## RECORDS PROVIDED
- - -

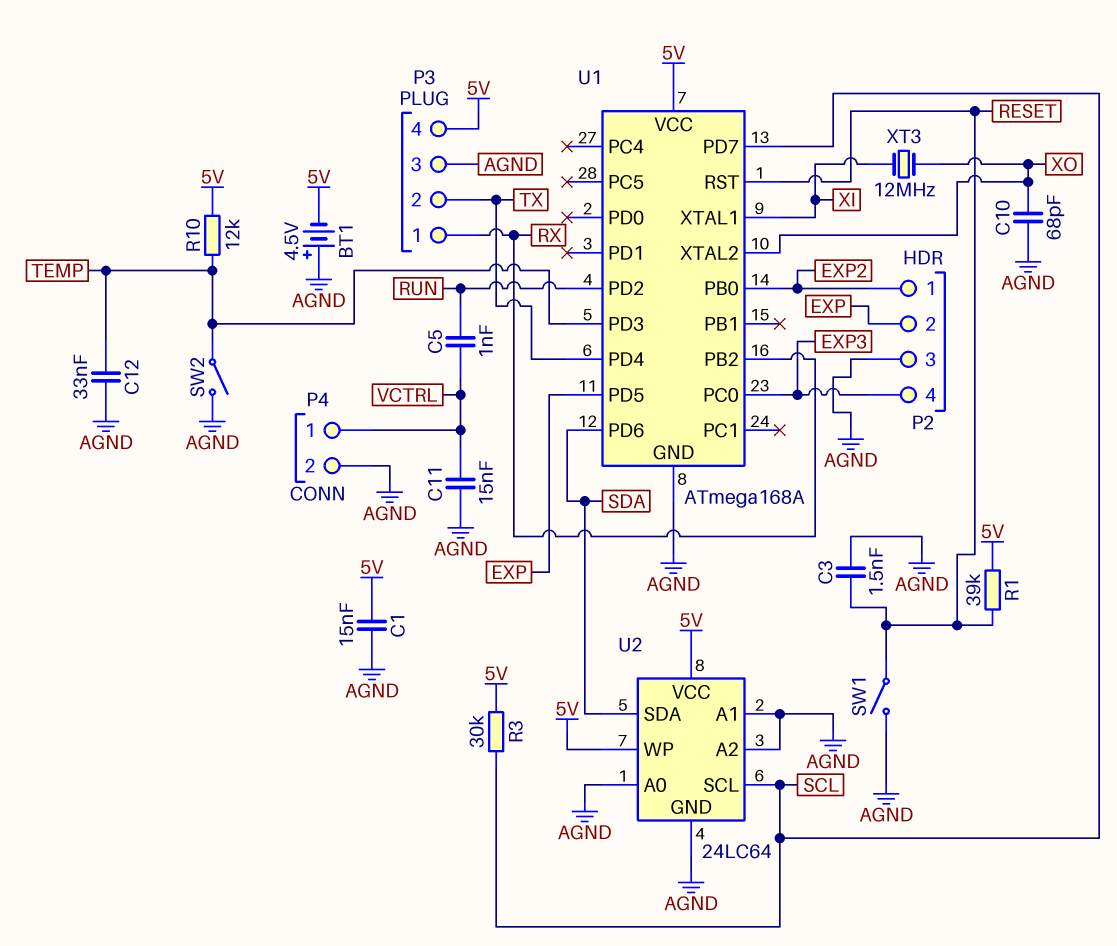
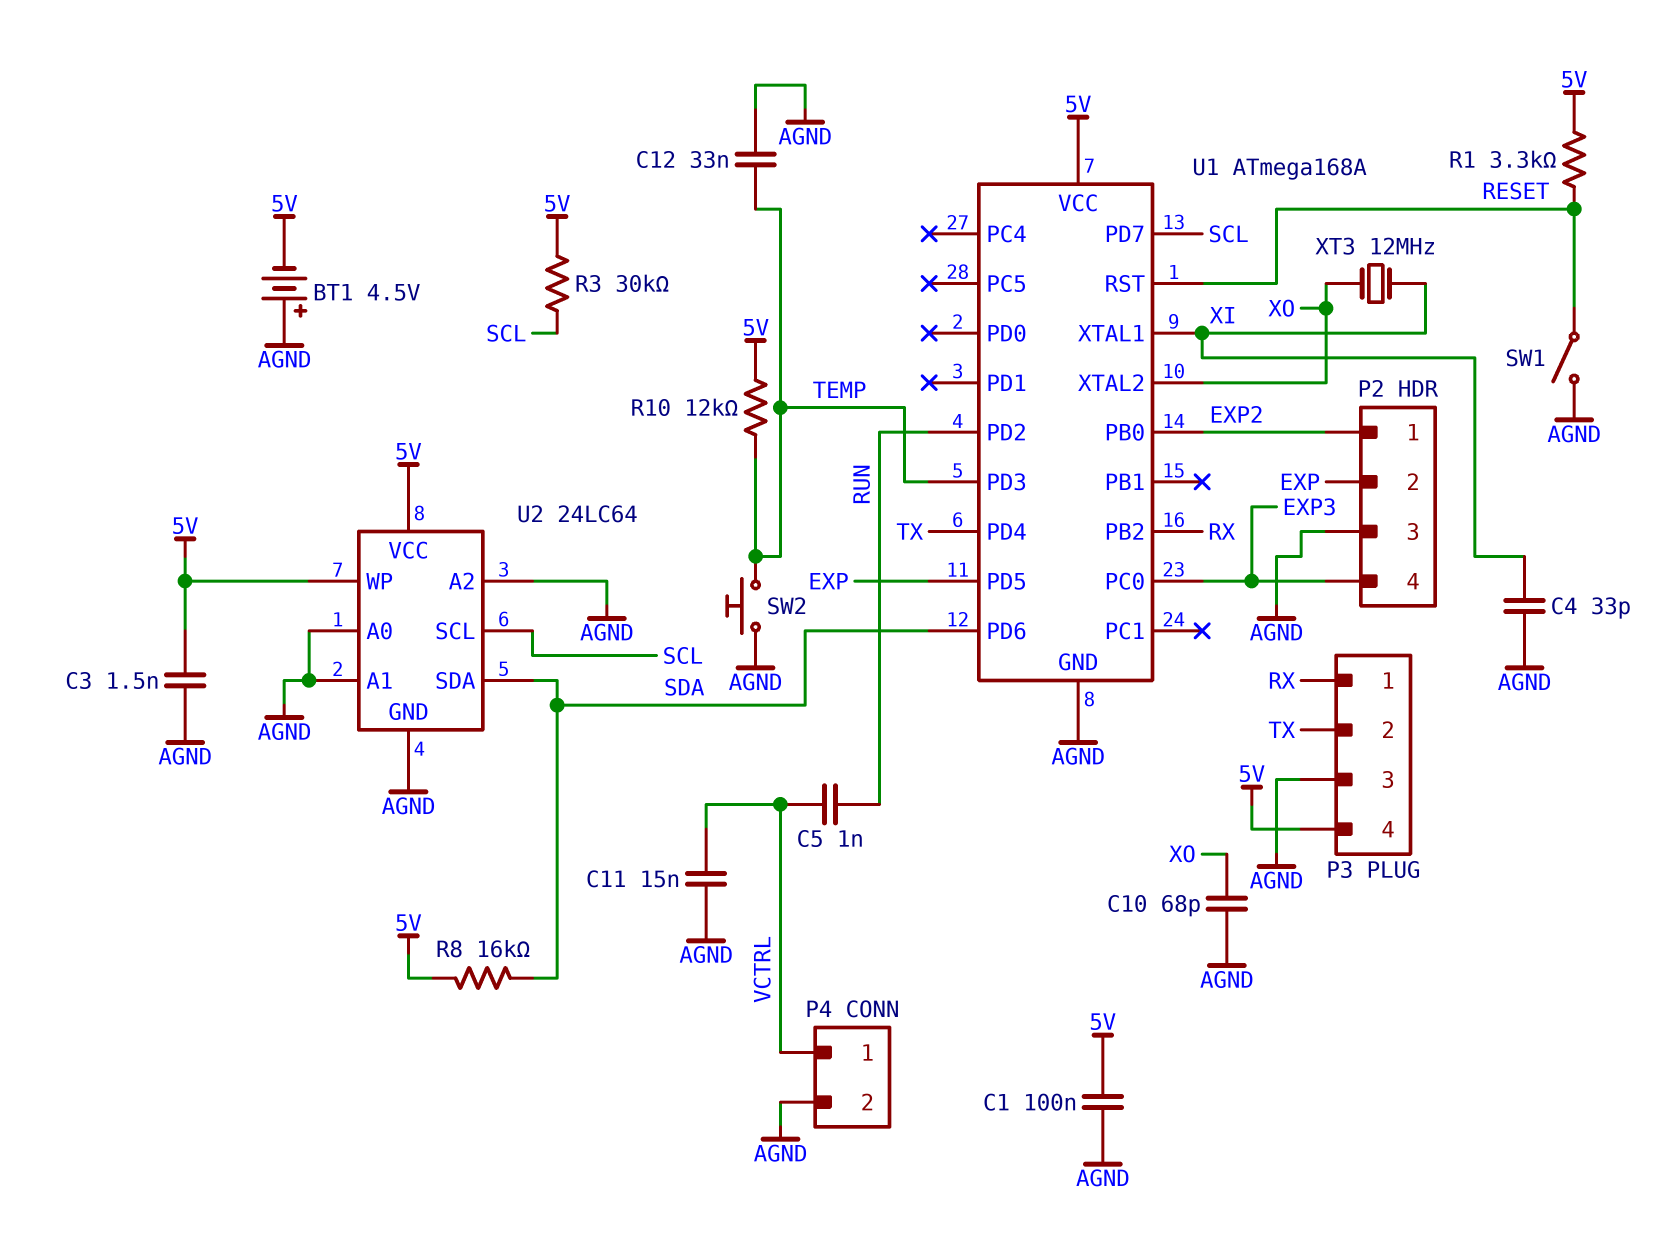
C1: 15nF (5V, AGND) -> 100nF (5V, AGND)
C3: 1.5nF (AGND, RESET) -> 1.5nF (5V, AGND)
C4: none -> 33pF (AGND, XI)
R1: 39k (5V, RESET) -> 3.3k (5V, RESET)
R8: none -> 16k (5V, SDA)
SW2: switch (AGND, TEMP) -> button (AGND, TEMP)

- - -

## WORK REQUIRED
Your answer must be the full listing, word for word, minus any images.

## ANSWER TO THE PROBLEM
C1: 15nF (5V, AGND) -> 100nF (5V, AGND)
C3: 1.5nF (AGND, RESET) -> 1.5nF (5V, AGND)
C4: none -> 33pF (AGND, XI)
R1: 39k (5V, RESET) -> 3.3k (5V, RESET)
R8: none -> 16k (5V, SDA)
SW2: switch (AGND, TEMP) -> button (AGND, TEMP)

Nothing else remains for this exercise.